• _WHAT THE EXERCISE ASKS_: Return, from the data that follows, each line that holds the word "cylinder".

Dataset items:
● ● ● ● ●

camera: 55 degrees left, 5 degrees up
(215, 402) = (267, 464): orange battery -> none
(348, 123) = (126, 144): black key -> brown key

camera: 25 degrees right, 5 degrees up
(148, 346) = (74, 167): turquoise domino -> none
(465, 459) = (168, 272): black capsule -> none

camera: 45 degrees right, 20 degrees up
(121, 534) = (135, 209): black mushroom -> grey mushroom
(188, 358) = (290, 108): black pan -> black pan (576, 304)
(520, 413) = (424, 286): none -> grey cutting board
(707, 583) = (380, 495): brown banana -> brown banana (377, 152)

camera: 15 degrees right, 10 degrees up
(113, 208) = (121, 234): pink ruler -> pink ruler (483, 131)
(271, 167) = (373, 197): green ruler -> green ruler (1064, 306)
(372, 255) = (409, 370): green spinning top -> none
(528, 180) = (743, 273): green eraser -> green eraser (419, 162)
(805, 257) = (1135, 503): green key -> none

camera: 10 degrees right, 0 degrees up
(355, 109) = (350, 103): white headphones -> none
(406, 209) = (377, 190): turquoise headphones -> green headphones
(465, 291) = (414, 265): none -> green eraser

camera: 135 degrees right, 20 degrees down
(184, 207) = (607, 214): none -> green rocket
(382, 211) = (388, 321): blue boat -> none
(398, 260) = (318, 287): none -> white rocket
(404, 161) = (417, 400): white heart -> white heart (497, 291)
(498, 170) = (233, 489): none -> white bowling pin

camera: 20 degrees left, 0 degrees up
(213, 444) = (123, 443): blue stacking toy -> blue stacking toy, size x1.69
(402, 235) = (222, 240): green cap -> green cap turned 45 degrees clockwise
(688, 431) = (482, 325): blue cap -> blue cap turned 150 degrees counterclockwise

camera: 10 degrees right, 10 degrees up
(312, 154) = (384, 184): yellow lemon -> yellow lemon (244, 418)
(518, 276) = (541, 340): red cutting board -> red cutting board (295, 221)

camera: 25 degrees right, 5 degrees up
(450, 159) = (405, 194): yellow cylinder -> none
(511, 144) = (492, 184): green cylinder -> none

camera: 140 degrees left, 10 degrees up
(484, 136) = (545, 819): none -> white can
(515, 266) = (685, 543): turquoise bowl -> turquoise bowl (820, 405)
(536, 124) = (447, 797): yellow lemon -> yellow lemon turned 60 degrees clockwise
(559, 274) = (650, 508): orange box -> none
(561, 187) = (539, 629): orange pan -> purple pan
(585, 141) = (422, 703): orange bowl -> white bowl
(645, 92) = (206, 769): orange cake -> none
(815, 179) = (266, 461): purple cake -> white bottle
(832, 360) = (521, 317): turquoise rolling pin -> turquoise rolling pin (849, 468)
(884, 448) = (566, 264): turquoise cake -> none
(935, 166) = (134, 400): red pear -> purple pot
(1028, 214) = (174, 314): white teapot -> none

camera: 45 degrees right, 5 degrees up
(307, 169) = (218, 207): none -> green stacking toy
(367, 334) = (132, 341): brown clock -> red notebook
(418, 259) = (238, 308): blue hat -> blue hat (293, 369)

● ● ● ● ●

• _SOLUTION BELOW_:
(450, 159) = (405, 194): yellow cylinder -> none
(511, 144) = (492, 184): green cylinder -> none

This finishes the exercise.